Exercise details
Give the entries again exactly, every one of them.
====== Data for analysis
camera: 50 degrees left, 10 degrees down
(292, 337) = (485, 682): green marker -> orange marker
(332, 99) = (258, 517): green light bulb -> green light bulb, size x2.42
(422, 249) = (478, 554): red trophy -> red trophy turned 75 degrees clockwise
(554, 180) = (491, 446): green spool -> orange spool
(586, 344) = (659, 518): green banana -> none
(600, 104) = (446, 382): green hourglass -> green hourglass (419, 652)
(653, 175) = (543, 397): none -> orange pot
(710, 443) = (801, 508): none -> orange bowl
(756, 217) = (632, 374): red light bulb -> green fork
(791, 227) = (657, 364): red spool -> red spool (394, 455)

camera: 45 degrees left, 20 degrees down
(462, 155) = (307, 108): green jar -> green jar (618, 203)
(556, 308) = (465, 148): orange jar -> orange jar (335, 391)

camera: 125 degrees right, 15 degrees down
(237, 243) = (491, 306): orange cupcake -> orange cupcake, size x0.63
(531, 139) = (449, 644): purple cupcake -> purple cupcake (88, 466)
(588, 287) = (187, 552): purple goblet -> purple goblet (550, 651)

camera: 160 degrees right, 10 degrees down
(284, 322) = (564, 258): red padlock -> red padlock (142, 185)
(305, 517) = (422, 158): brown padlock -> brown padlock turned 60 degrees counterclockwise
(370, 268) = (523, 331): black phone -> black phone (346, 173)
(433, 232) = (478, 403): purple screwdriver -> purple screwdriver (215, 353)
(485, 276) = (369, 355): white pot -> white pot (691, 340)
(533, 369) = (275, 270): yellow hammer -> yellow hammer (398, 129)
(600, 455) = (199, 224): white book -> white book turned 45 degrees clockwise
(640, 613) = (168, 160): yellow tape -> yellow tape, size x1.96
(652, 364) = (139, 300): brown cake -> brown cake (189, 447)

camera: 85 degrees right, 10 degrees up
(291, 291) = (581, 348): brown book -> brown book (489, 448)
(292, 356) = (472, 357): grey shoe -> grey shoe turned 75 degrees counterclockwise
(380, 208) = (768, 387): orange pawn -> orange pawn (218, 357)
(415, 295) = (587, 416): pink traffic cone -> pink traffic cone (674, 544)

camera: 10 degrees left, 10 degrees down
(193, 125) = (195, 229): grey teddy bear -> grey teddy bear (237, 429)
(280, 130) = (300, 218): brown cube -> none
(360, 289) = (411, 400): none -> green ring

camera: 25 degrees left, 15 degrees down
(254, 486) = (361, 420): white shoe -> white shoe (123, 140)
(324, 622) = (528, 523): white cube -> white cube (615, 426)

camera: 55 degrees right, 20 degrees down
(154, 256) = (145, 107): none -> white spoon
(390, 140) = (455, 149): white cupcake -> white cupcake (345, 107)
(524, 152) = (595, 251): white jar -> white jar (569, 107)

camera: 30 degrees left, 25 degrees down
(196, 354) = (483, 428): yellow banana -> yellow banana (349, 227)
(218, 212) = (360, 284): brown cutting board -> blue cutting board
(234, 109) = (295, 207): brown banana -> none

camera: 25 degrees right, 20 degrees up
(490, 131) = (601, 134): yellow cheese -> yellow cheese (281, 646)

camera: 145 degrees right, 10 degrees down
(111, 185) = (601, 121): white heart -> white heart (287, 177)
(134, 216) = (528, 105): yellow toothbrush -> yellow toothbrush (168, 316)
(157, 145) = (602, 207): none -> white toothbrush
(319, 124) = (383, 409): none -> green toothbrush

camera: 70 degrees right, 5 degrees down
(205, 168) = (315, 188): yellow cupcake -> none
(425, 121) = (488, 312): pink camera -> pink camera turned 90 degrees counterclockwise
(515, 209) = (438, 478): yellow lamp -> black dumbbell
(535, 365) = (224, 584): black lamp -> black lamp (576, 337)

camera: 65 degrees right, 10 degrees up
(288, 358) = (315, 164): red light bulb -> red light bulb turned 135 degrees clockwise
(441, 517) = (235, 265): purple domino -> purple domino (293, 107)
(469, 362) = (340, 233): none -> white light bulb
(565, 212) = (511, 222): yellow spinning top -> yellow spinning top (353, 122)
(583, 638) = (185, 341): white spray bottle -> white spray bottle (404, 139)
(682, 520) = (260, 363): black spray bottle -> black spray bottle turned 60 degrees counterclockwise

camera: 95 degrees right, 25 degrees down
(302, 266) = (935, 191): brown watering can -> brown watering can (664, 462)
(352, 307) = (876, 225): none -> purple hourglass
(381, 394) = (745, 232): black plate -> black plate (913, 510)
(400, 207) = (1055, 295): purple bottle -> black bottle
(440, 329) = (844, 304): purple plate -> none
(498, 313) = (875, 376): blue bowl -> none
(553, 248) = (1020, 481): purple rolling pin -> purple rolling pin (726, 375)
============
Written solution
camera: 50 degrees left, 10 degrees down
(292, 337) = (485, 682): green marker -> orange marker
(332, 99) = (258, 517): green light bulb -> green light bulb, size x2.42
(422, 249) = (478, 554): red trophy -> red trophy turned 75 degrees clockwise
(554, 180) = (491, 446): green spool -> orange spool
(586, 344) = (659, 518): green banana -> none
(600, 104) = (446, 382): green hourglass -> green hourglass (419, 652)
(653, 175) = (543, 397): none -> orange pot
(710, 443) = (801, 508): none -> orange bowl
(756, 217) = (632, 374): red light bulb -> green fork
(791, 227) = (657, 364): red spool -> red spool (394, 455)

camera: 45 degrees left, 20 degrees down
(462, 155) = (307, 108): green jar -> green jar (618, 203)
(556, 308) = (465, 148): orange jar -> orange jar (335, 391)

camera: 125 degrees right, 15 degrees down
(237, 243) = (491, 306): orange cupcake -> orange cupcake, size x0.63
(531, 139) = (449, 644): purple cupcake -> purple cupcake (88, 466)
(588, 287) = (187, 552): purple goblet -> purple goblet (550, 651)

camera: 160 degrees right, 10 degrees down
(284, 322) = (564, 258): red padlock -> red padlock (142, 185)
(305, 517) = (422, 158): brown padlock -> brown padlock turned 60 degrees counterclockwise
(370, 268) = (523, 331): black phone -> black phone (346, 173)
(433, 232) = (478, 403): purple screwdriver -> purple screwdriver (215, 353)
(485, 276) = (369, 355): white pot -> white pot (691, 340)
(533, 369) = (275, 270): yellow hammer -> yellow hammer (398, 129)
(600, 455) = (199, 224): white book -> white book turned 45 degrees clockwise
(640, 613) = (168, 160): yellow tape -> yellow tape, size x1.96
(652, 364) = (139, 300): brown cake -> brown cake (189, 447)

camera: 85 degrees right, 10 degrees up
(291, 291) = (581, 348): brown book -> brown book (489, 448)
(292, 356) = (472, 357): grey shoe -> grey shoe turned 75 degrees counterclockwise
(380, 208) = (768, 387): orange pawn -> orange pawn (218, 357)
(415, 295) = (587, 416): pink traffic cone -> pink traffic cone (674, 544)

camera: 10 degrees left, 10 degrees down
(193, 125) = (195, 229): grey teddy bear -> grey teddy bear (237, 429)
(280, 130) = (300, 218): brown cube -> none
(360, 289) = (411, 400): none -> green ring

camera: 25 degrees left, 15 degrees down
(254, 486) = (361, 420): white shoe -> white shoe (123, 140)
(324, 622) = (528, 523): white cube -> white cube (615, 426)

camera: 55 degrees right, 20 degrees down
(154, 256) = (145, 107): none -> white spoon
(390, 140) = (455, 149): white cupcake -> white cupcake (345, 107)
(524, 152) = (595, 251): white jar -> white jar (569, 107)

camera: 30 degrees left, 25 degrees down
(196, 354) = (483, 428): yellow banana -> yellow banana (349, 227)
(218, 212) = (360, 284): brown cutting board -> blue cutting board
(234, 109) = (295, 207): brown banana -> none

camera: 25 degrees right, 20 degrees up
(490, 131) = (601, 134): yellow cheese -> yellow cheese (281, 646)

camera: 145 degrees right, 10 degrees down
(111, 185) = (601, 121): white heart -> white heart (287, 177)
(134, 216) = (528, 105): yellow toothbrush -> yellow toothbrush (168, 316)
(157, 145) = (602, 207): none -> white toothbrush
(319, 124) = (383, 409): none -> green toothbrush

camera: 70 degrees right, 5 degrees down
(205, 168) = (315, 188): yellow cupcake -> none
(425, 121) = (488, 312): pink camera -> pink camera turned 90 degrees counterclockwise
(515, 209) = (438, 478): yellow lamp -> black dumbbell
(535, 365) = (224, 584): black lamp -> black lamp (576, 337)

camera: 65 degrees right, 10 degrees up
(288, 358) = (315, 164): red light bulb -> red light bulb turned 135 degrees clockwise
(441, 517) = (235, 265): purple domino -> purple domino (293, 107)
(469, 362) = (340, 233): none -> white light bulb
(565, 212) = (511, 222): yellow spinning top -> yellow spinning top (353, 122)
(583, 638) = (185, 341): white spray bottle -> white spray bottle (404, 139)
(682, 520) = (260, 363): black spray bottle -> black spray bottle turned 60 degrees counterclockwise

camera: 95 degrees right, 25 degrees down
(302, 266) = (935, 191): brown watering can -> brown watering can (664, 462)
(352, 307) = (876, 225): none -> purple hourglass
(381, 394) = (745, 232): black plate -> black plate (913, 510)
(400, 207) = (1055, 295): purple bottle -> black bottle
(440, 329) = (844, 304): purple plate -> none
(498, 313) = (875, 376): blue bowl -> none
(553, 248) = (1020, 481): purple rolling pin -> purple rolling pin (726, 375)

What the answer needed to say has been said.